-- START RECORDS SHOWN --

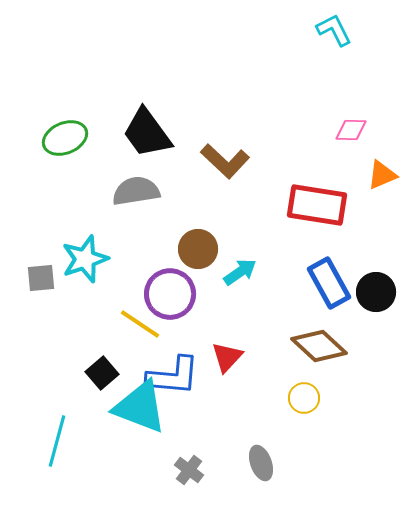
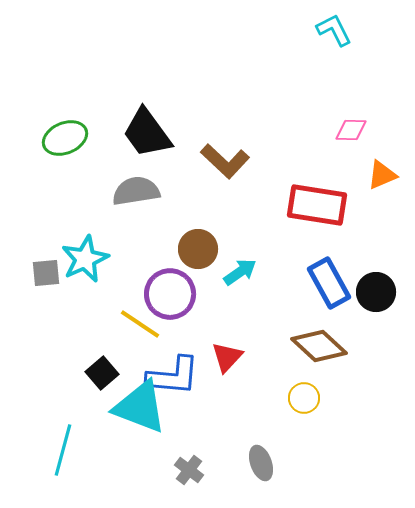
cyan star: rotated 6 degrees counterclockwise
gray square: moved 5 px right, 5 px up
cyan line: moved 6 px right, 9 px down
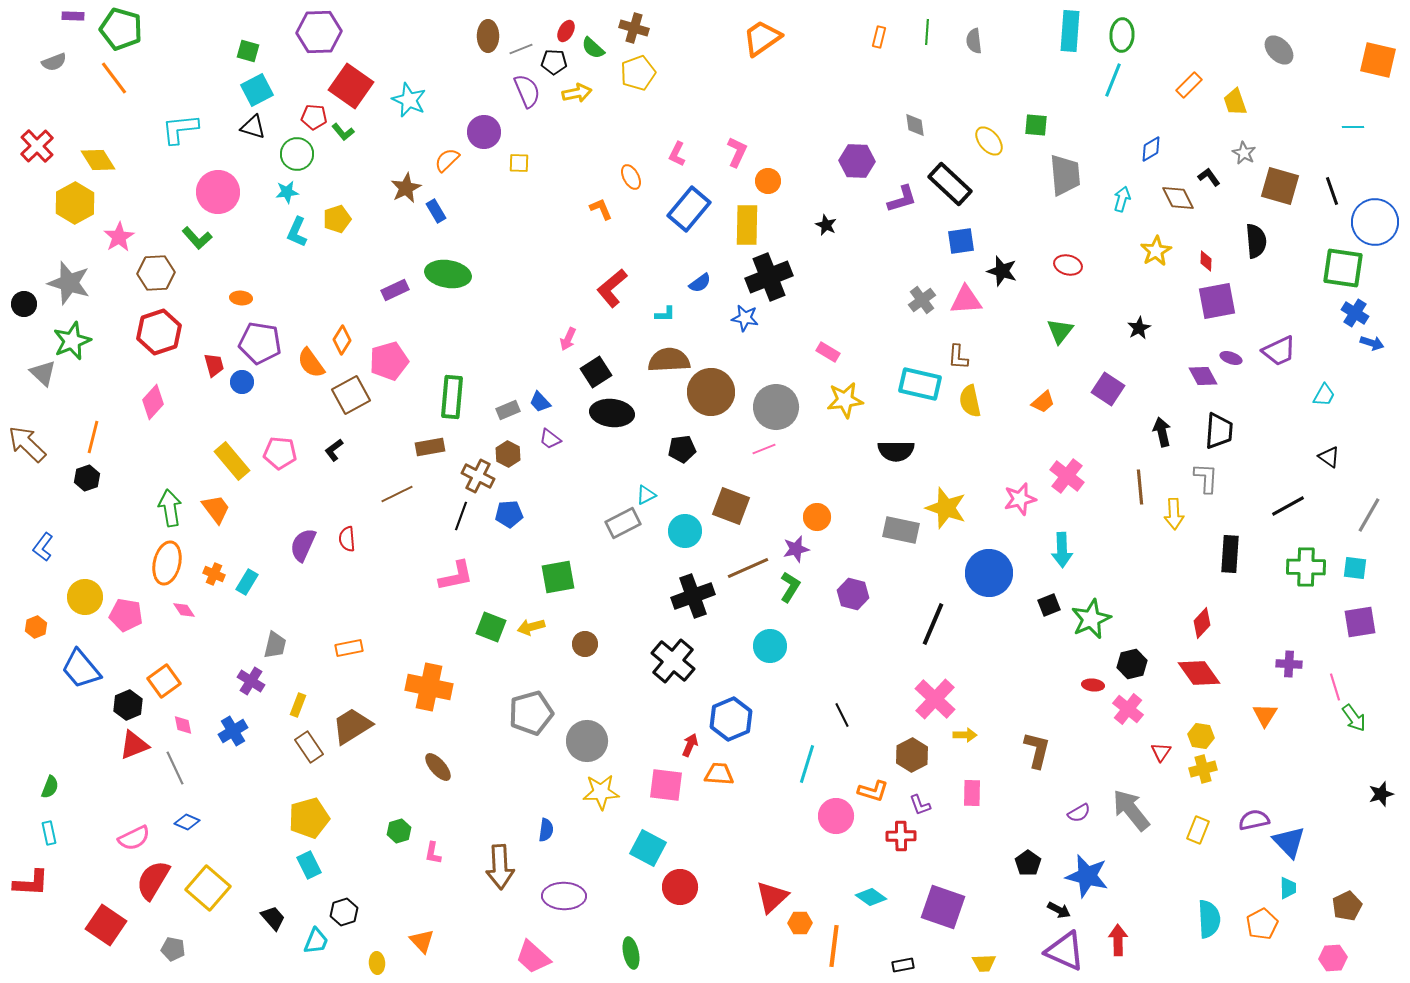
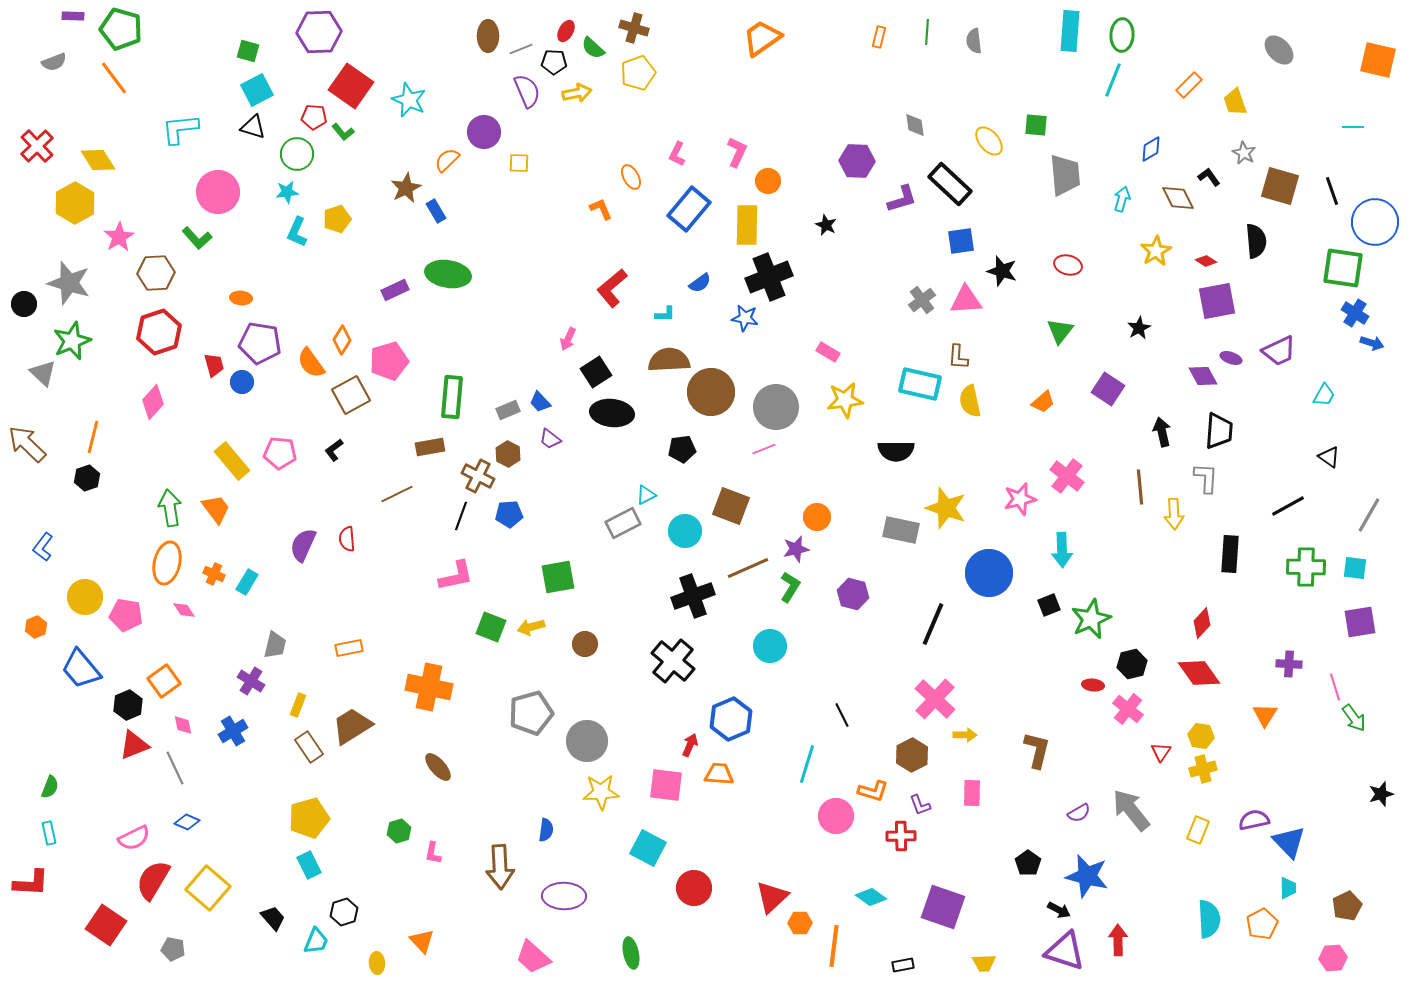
red diamond at (1206, 261): rotated 60 degrees counterclockwise
red circle at (680, 887): moved 14 px right, 1 px down
purple triangle at (1065, 951): rotated 6 degrees counterclockwise
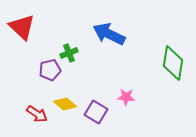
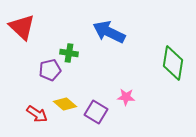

-- END RECORDS SHOWN --

Extract each line above that contains the string "cyan". Letter case matters.

cyan star: rotated 6 degrees counterclockwise
cyan line: moved 6 px right, 9 px down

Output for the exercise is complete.